### Image comparison data
★ ★ ★
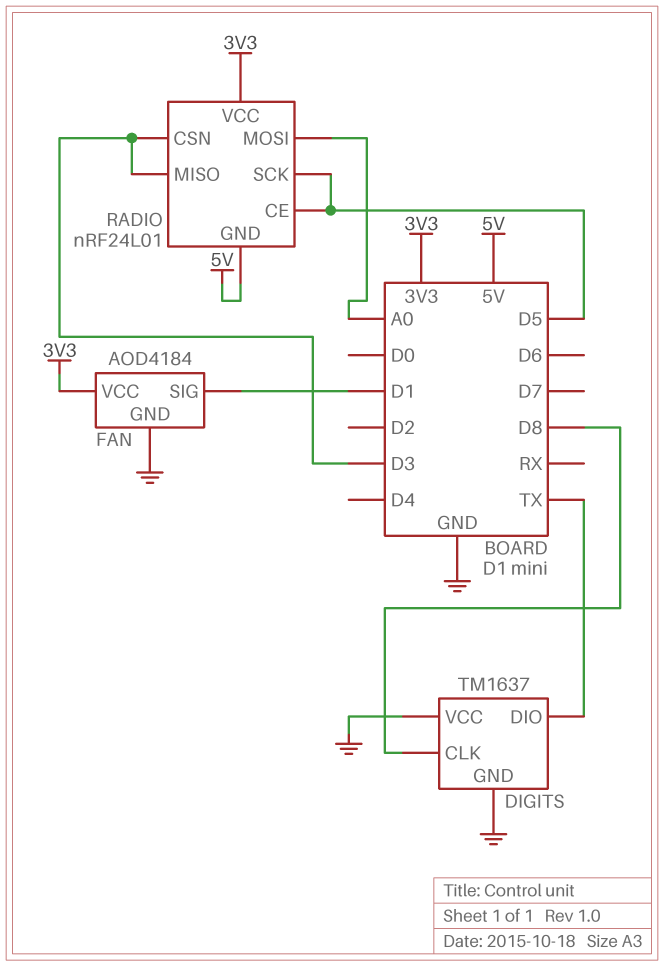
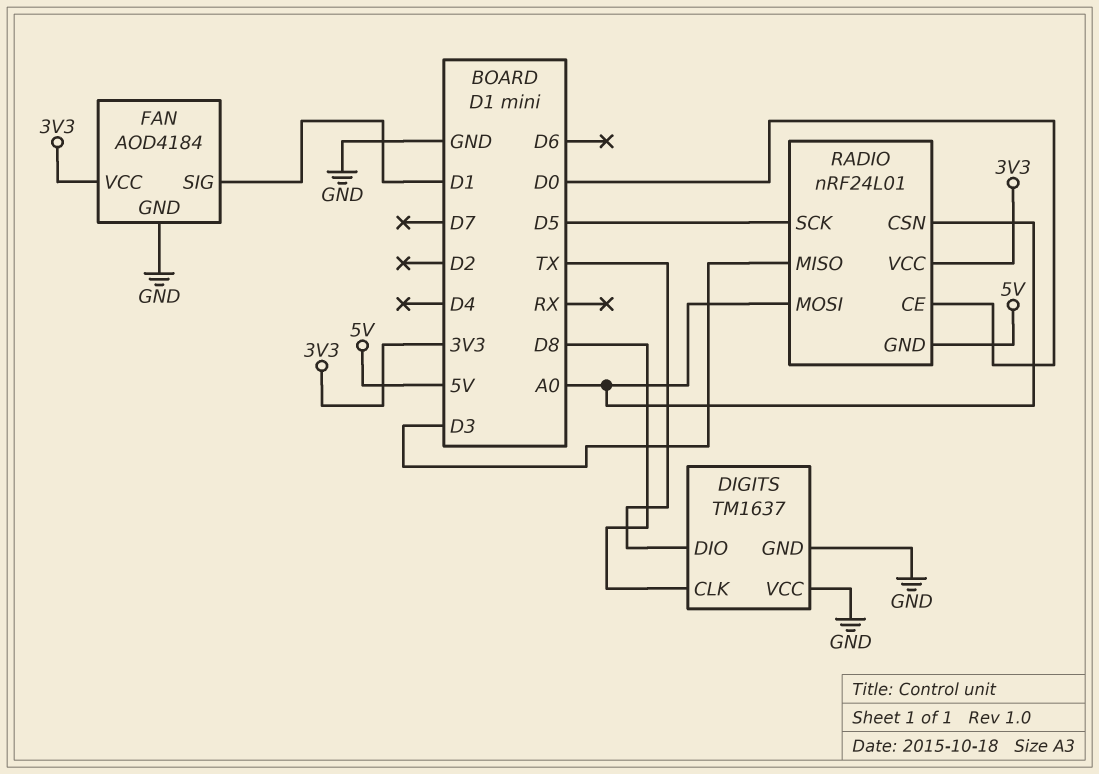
RADIO pin CE: D5 -> D0
RADIO pin CSN: D3 -> A0

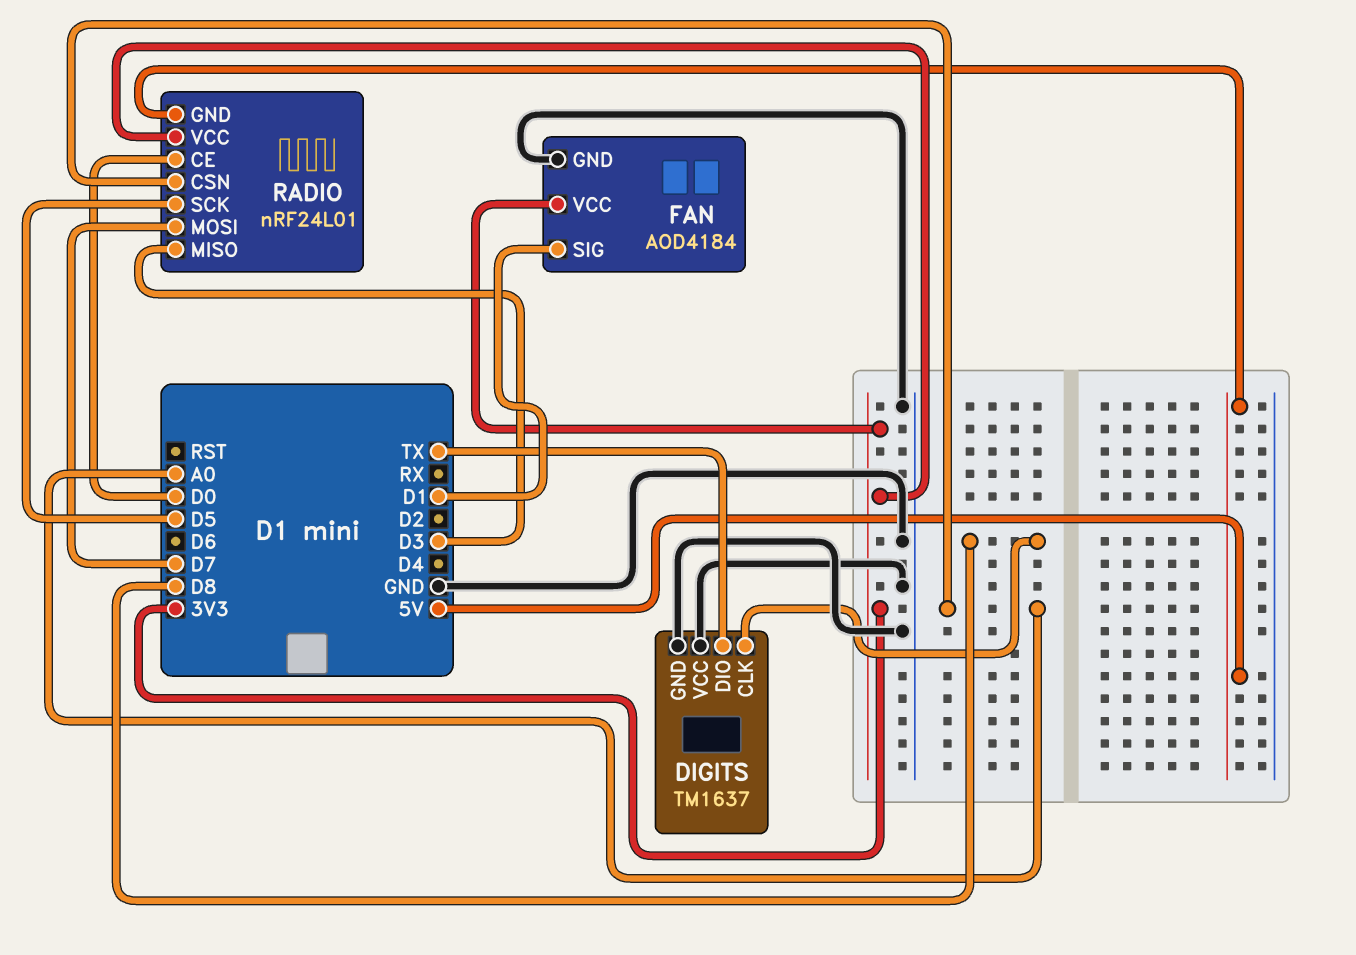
RADIO pin MOSI: A0 -> D7

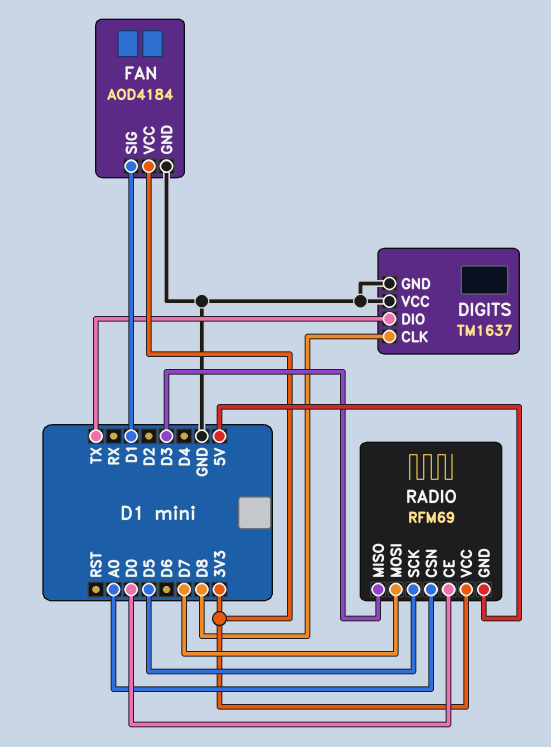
RADIO: nRF24L01 -> RFM69

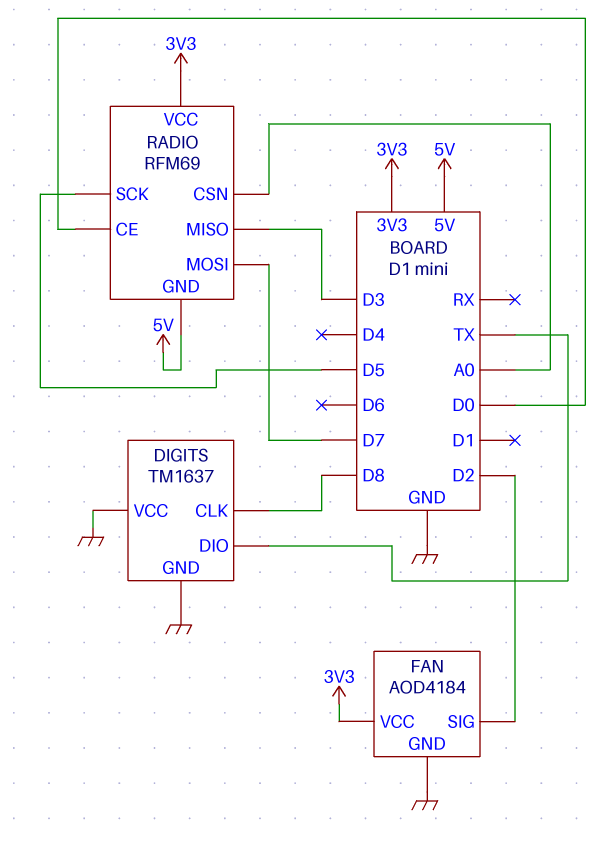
FAN pin SIG: D1 -> D2

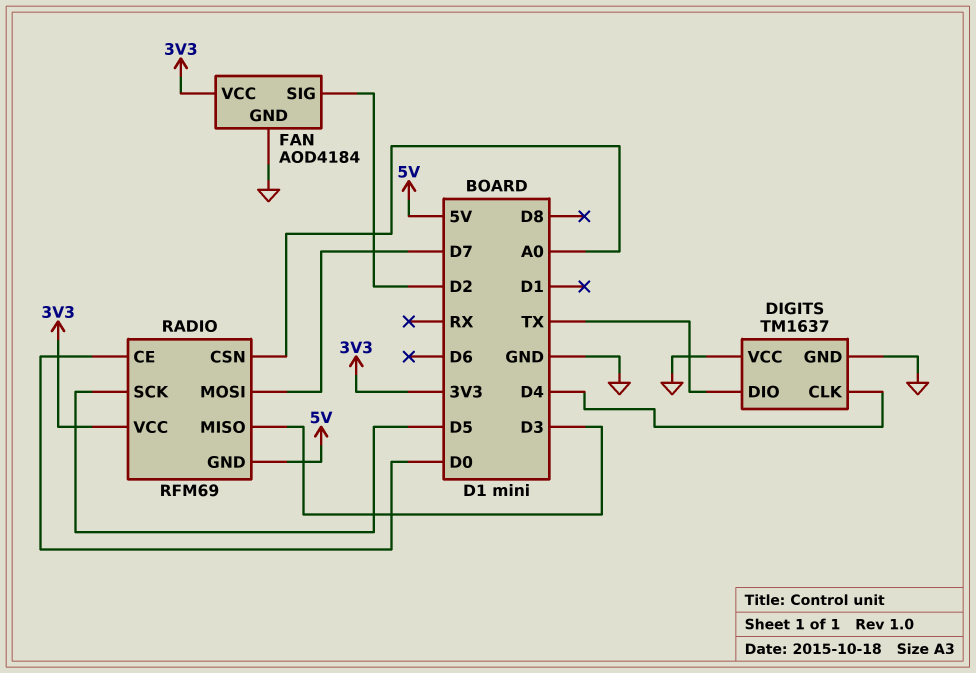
DIGITS pin CLK: D8 -> D4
★ ★ ★
### Exercise
Write out the lines that run from the line containing "RADIO pin CSN: D3 -> A0" to the end of the entries, inclusive, exactly as written. Skip every picture.

### Exercise response
RADIO pin CSN: D3 -> A0

RADIO pin MOSI: A0 -> D7

RADIO: nRF24L01 -> RFM69

FAN pin SIG: D1 -> D2

DIGITS pin CLK: D8 -> D4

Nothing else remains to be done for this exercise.